■ Given data ■
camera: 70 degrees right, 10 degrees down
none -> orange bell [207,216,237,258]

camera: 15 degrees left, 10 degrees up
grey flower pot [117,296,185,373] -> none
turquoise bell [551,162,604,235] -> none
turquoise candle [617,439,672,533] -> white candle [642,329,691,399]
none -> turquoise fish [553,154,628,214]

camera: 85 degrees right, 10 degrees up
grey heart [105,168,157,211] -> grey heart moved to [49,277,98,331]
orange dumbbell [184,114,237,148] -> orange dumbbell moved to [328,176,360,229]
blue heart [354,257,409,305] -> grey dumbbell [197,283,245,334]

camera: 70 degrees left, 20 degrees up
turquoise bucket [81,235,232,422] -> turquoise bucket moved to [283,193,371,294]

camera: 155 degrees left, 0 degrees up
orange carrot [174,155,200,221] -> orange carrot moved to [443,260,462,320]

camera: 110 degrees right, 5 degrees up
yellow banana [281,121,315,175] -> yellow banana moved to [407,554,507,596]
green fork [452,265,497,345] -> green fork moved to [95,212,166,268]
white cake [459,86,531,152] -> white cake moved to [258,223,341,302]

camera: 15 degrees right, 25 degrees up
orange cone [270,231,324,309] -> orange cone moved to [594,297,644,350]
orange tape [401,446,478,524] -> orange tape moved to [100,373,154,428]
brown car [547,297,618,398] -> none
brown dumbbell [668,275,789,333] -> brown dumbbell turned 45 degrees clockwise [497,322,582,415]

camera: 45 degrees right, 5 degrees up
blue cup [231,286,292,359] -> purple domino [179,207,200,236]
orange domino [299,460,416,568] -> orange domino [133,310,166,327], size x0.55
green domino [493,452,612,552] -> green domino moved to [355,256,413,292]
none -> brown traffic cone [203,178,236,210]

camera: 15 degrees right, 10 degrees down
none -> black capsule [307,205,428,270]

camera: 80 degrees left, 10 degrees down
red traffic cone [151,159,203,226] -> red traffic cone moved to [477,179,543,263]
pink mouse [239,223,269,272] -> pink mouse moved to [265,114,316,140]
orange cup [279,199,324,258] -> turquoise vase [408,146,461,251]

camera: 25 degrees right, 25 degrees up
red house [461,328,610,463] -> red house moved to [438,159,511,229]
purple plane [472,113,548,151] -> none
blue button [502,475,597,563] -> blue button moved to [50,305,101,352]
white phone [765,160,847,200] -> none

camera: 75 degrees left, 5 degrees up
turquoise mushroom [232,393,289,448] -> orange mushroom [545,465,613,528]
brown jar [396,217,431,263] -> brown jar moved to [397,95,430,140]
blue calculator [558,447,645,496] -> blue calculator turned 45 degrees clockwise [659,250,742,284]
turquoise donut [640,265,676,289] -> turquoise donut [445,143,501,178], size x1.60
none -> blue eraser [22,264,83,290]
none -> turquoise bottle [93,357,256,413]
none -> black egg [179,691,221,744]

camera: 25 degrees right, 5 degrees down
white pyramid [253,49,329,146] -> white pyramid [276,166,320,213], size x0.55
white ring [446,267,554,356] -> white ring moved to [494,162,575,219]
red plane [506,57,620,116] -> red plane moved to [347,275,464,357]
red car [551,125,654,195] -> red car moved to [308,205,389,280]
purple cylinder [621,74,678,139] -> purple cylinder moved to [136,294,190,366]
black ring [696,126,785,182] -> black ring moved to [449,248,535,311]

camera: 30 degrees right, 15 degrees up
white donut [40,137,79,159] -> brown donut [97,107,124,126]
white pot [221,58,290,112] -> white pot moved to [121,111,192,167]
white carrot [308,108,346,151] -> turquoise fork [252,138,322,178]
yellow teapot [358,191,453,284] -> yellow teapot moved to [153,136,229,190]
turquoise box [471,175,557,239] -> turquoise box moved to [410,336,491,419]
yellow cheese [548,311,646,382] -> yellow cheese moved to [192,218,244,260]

■ Job item ■
Only the number is wanted: how many lines in the entries above include the word "fork"?

■ Answer space ■
2